-- INPUT DATA follows --
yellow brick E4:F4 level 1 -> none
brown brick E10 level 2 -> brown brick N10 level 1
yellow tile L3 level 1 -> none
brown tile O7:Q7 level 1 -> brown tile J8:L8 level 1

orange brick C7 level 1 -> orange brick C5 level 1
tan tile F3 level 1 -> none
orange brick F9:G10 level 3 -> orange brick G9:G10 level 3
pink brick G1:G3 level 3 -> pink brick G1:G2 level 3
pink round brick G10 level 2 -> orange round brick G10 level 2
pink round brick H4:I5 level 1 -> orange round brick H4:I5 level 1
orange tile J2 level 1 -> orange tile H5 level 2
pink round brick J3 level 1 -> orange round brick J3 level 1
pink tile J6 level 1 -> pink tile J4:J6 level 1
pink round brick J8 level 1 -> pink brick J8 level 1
-- INPUT DATA concluded --
-- INPUT DATA follows --
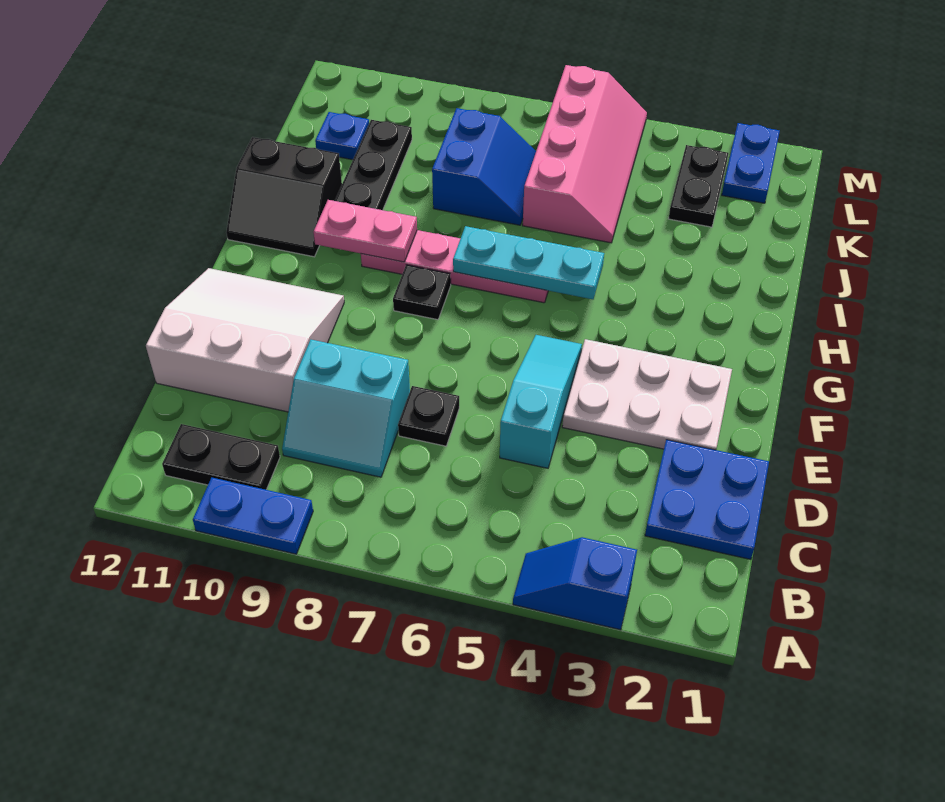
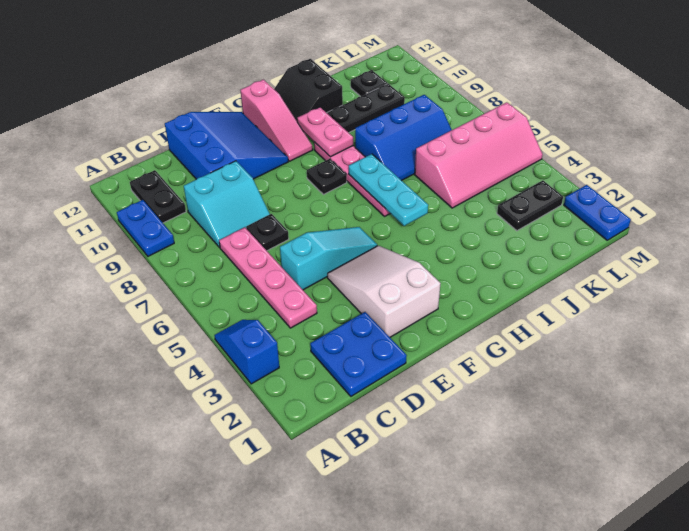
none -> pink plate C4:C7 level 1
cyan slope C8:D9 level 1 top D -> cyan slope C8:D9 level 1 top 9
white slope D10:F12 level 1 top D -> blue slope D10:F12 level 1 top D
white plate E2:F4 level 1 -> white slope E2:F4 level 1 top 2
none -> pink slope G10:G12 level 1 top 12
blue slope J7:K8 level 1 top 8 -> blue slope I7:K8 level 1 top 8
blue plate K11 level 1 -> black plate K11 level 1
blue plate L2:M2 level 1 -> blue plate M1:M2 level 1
-- INPUT DATA concluded --
Among the lines above, find those with the word "white" and list them.

--- ANSWER BOX ---
white slope D10:F12 level 1 top D -> blue slope D10:F12 level 1 top D
white plate E2:F4 level 1 -> white slope E2:F4 level 1 top 2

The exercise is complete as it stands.